What you have to do –
The lines below, from the one holding "none -> yellow plate C3:D5 level 1" through the final line, are to be copied exactly, with no other lines and no pictures.

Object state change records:
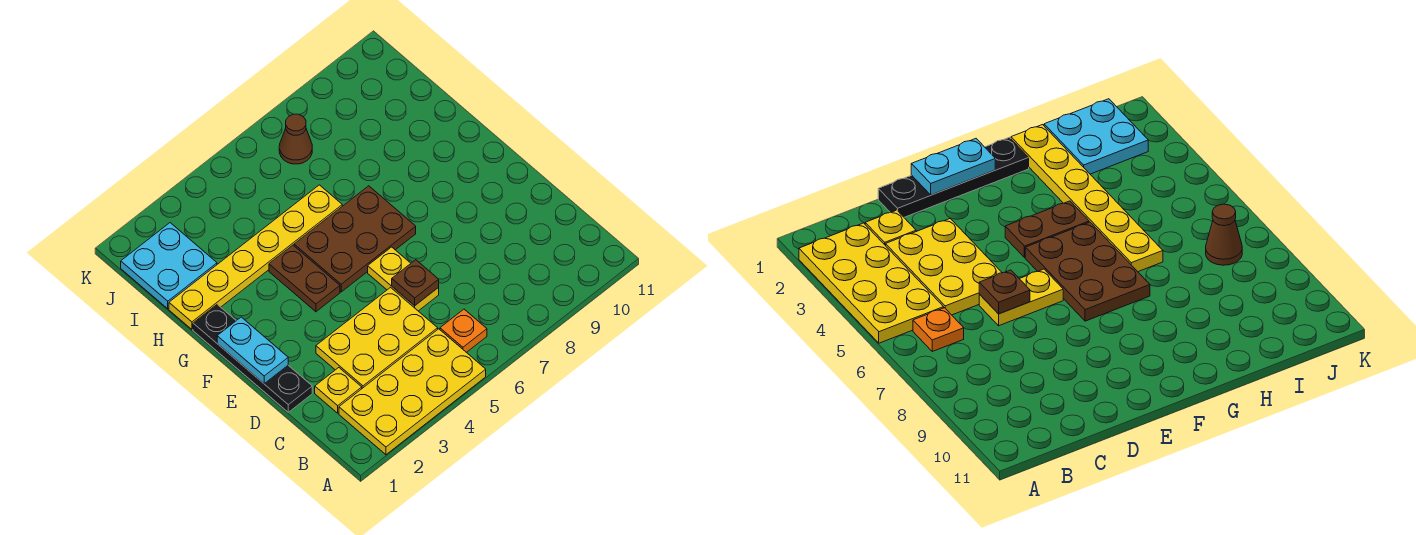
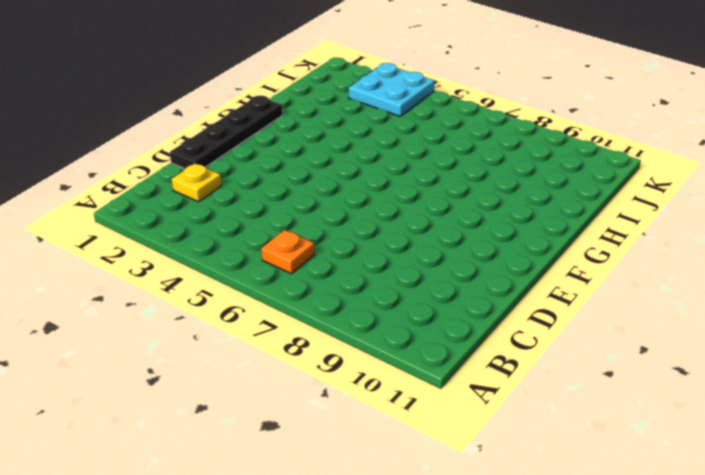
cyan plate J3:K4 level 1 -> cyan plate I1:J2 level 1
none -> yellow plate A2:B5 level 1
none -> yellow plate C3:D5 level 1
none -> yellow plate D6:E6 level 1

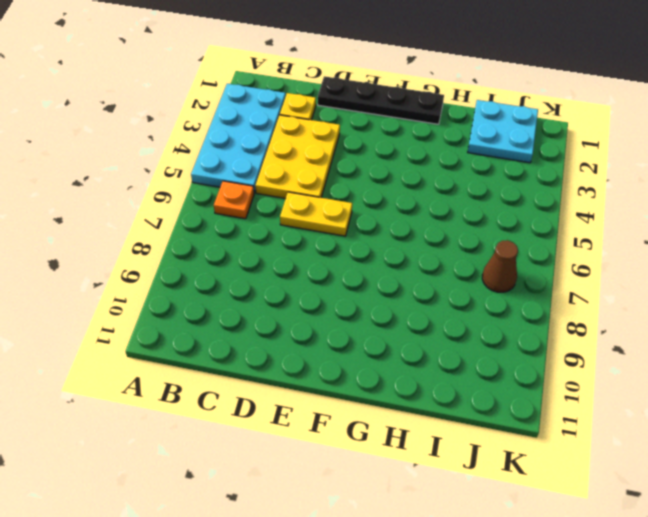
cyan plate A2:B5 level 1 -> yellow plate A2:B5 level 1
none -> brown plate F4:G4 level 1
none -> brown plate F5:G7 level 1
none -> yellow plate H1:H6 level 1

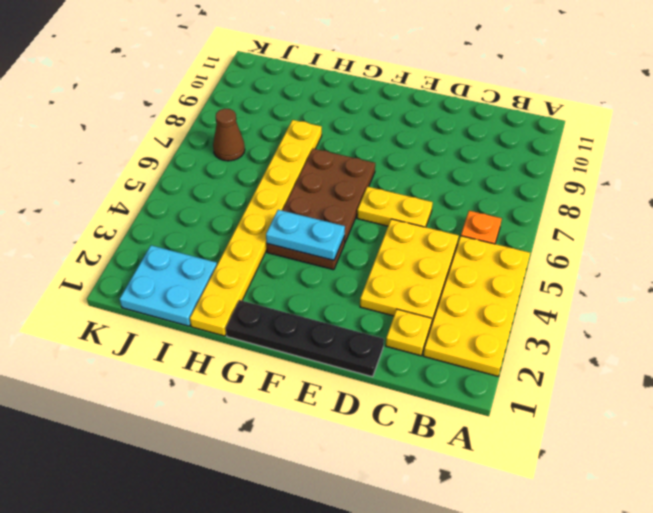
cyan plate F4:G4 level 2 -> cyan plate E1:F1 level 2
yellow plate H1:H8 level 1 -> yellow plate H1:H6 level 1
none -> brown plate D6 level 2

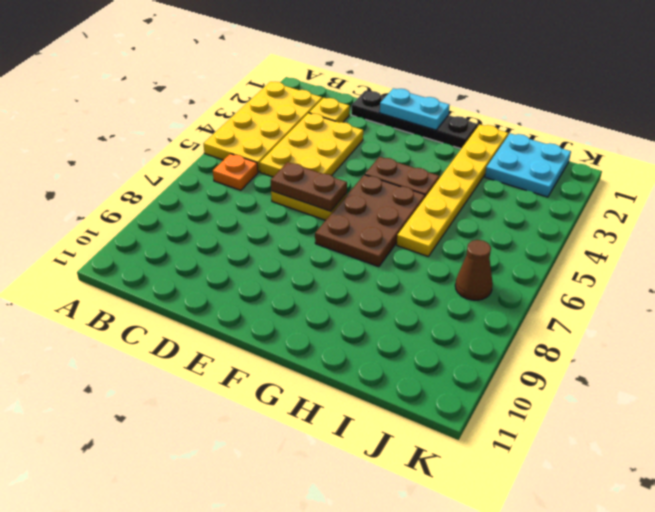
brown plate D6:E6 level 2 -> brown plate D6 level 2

Final answer –
none -> yellow plate C3:D5 level 1
none -> yellow plate D6:E6 level 1

cyan plate A2:B5 level 1 -> yellow plate A2:B5 level 1
none -> brown plate F4:G4 level 1
none -> brown plate F5:G7 level 1
none -> yellow plate H1:H6 level 1

cyan plate F4:G4 level 2 -> cyan plate E1:F1 level 2
yellow plate H1:H8 level 1 -> yellow plate H1:H6 level 1
none -> brown plate D6 level 2

brown plate D6:E6 level 2 -> brown plate D6 level 2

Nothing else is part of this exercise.